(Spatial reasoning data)
==========
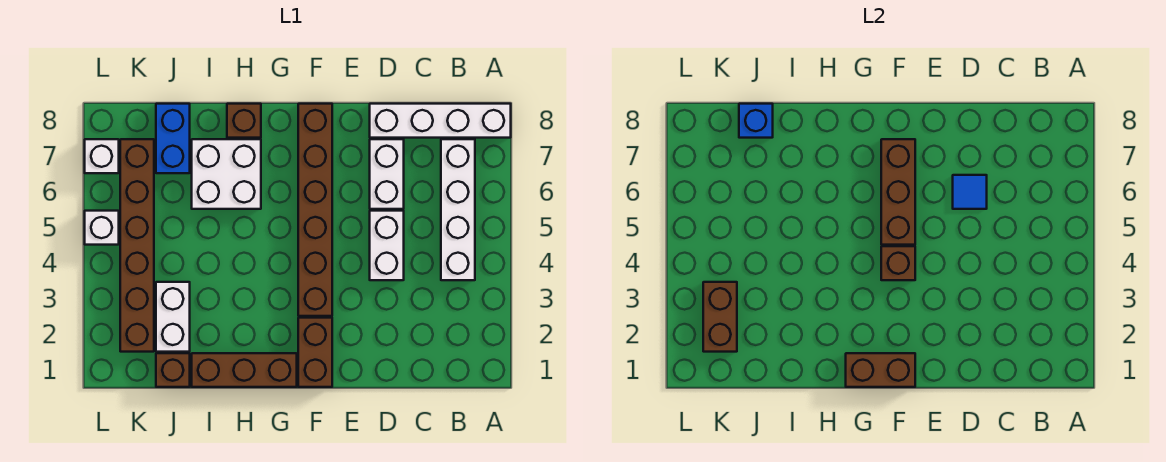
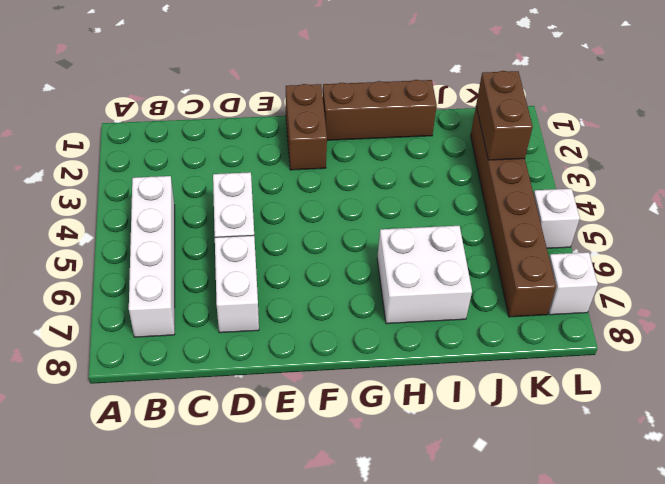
none -> white brick A8:D8 level 1
none -> brown brick F3:F8 level 1
none -> brown brick H8 level 1

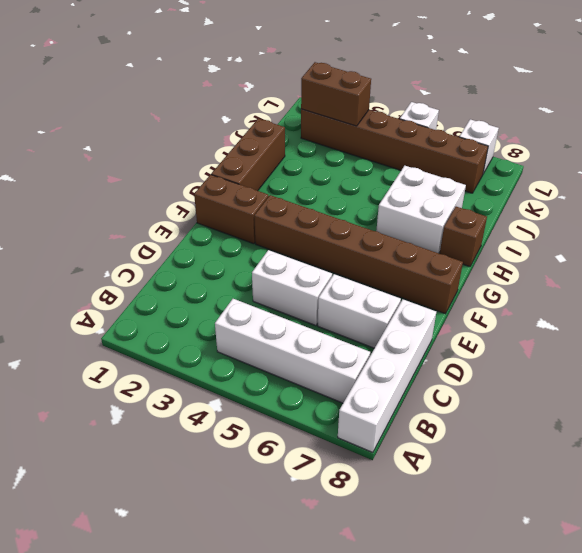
none -> brown brick J1 level 1
none -> white brick J2:J3 level 1
none -> blue brick J7:J8 level 1

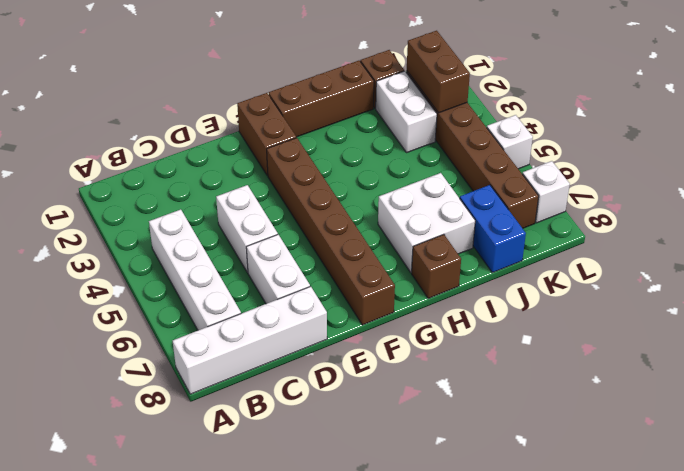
none -> blue tile D6 level 2
none -> brown brick F1:G1 level 2
none -> brown brick F4 level 2

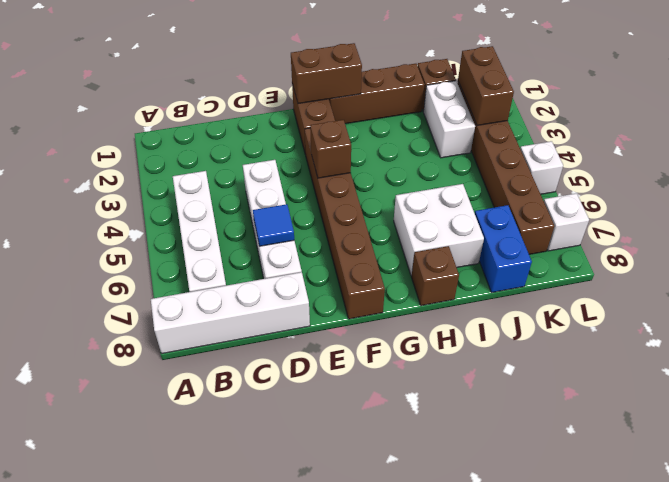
none -> brown brick F5:F7 level 2
none -> blue brick J8 level 2

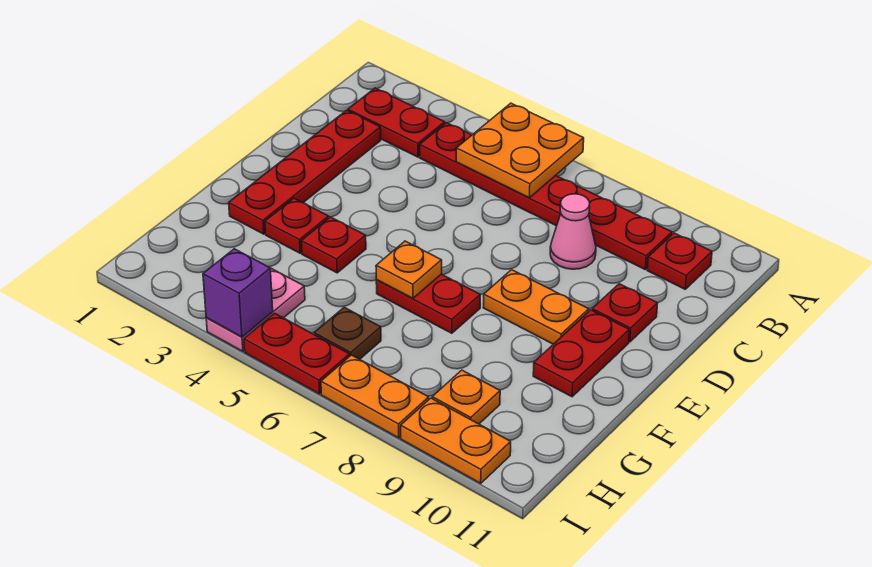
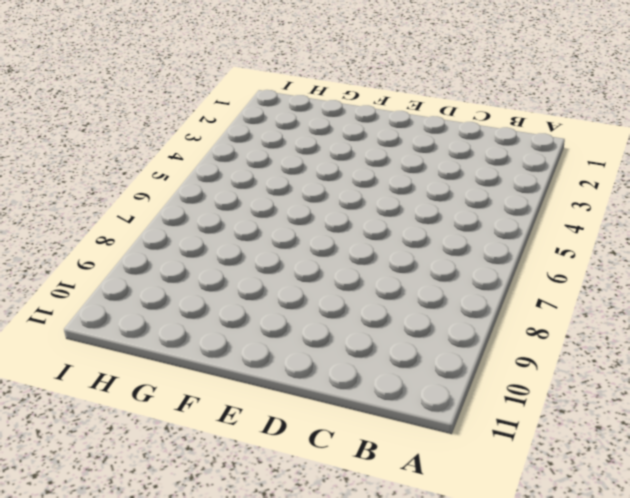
none -> red plate B2:B3 level 1
none -> red plate B4:B9 level 1
none -> red plate B10 level 1

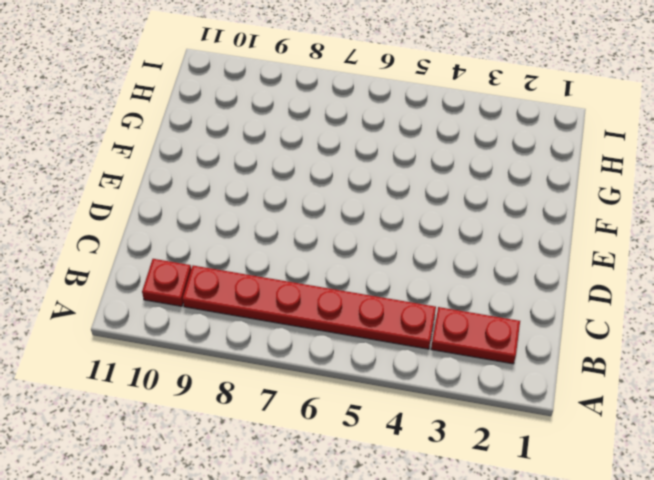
none -> red plate C2:F2 level 1
none -> pink cone C8 level 1
none -> red plate D10 level 1

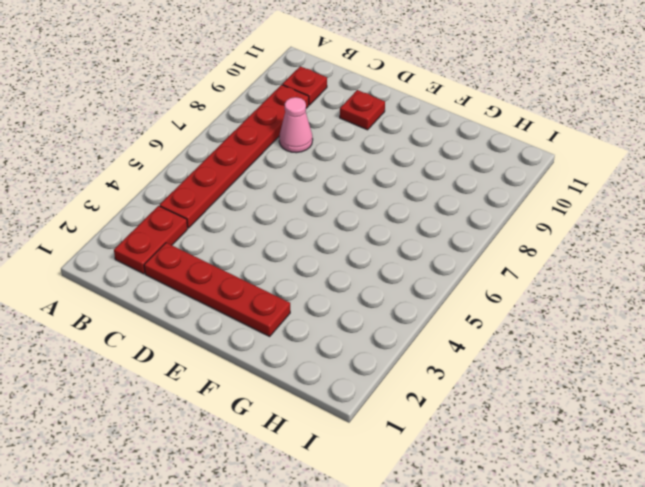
none -> orange plate E8:E9 level 1
none -> red plate E10:F10 level 1
none -> red plate F3 level 1

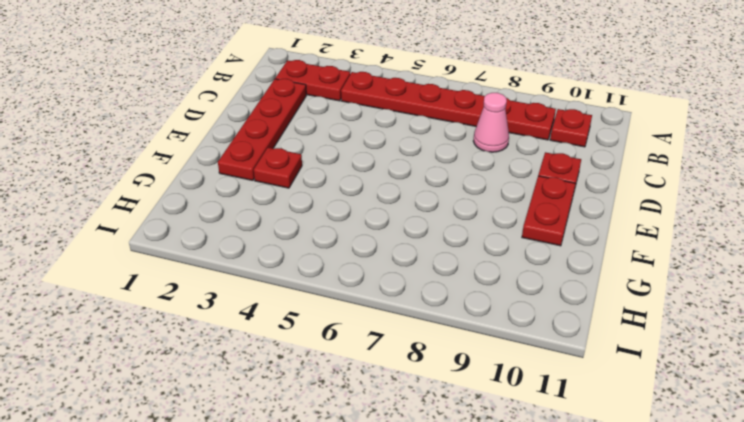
none -> orange plate E8:E9 level 1
none -> red plate F4 level 1
none -> red plate F6:F7 level 1

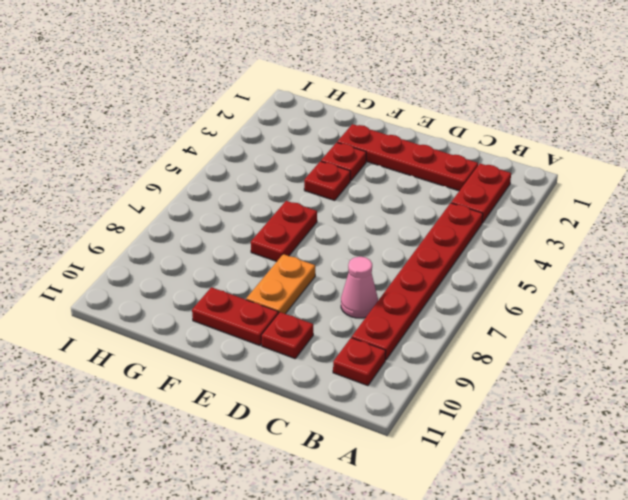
none -> pink plate H4:I4 level 1
none -> brown plate H6 level 1
none -> orange plate H9 level 1

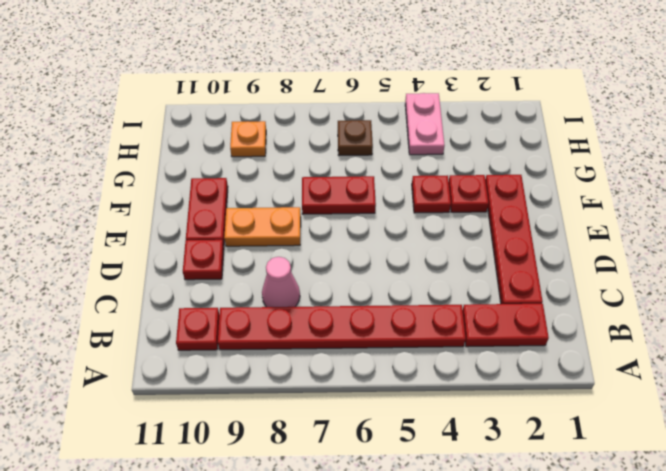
none -> red plate I5:I6 level 1
none -> orange plate I7:I8 level 1
none -> orange plate I9:I10 level 1

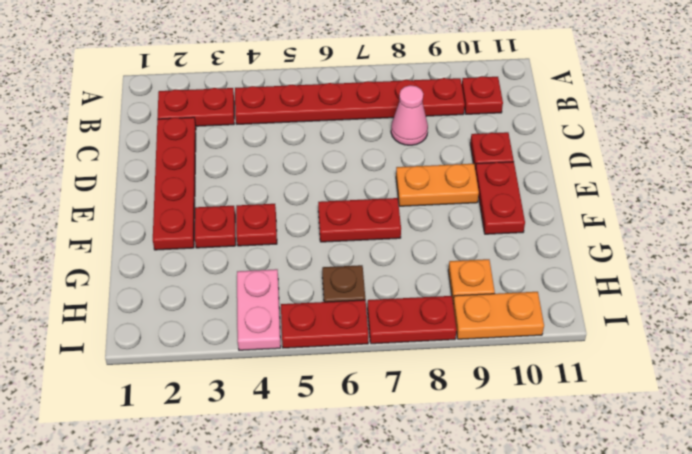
red plate I7:I8 level 1 -> orange plate I7:I8 level 1
none -> orange plate A5:B6 level 2
none -> orange plate F6 level 2
none -> purple brick I4 level 2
==========
● YOUR OBJECTIVE:
The answer should be the records above, unchanged, with the pictures omitted.

● RESPONSE AREA:
none -> white brick A8:D8 level 1
none -> brown brick F3:F8 level 1
none -> brown brick H8 level 1

none -> brown brick J1 level 1
none -> white brick J2:J3 level 1
none -> blue brick J7:J8 level 1

none -> blue tile D6 level 2
none -> brown brick F1:G1 level 2
none -> brown brick F4 level 2

none -> brown brick F5:F7 level 2
none -> blue brick J8 level 2

none -> red plate B2:B3 level 1
none -> red plate B4:B9 level 1
none -> red plate B10 level 1

none -> red plate C2:F2 level 1
none -> pink cone C8 level 1
none -> red plate D10 level 1

none -> orange plate E8:E9 level 1
none -> red plate E10:F10 level 1
none -> red plate F3 level 1

none -> orange plate E8:E9 level 1
none -> red plate F4 level 1
none -> red plate F6:F7 level 1

none -> pink plate H4:I4 level 1
none -> brown plate H6 level 1
none -> orange plate H9 level 1

none -> red plate I5:I6 level 1
none -> orange plate I7:I8 level 1
none -> orange plate I9:I10 level 1

red plate I7:I8 level 1 -> orange plate I7:I8 level 1
none -> orange plate A5:B6 level 2
none -> orange plate F6 level 2
none -> purple brick I4 level 2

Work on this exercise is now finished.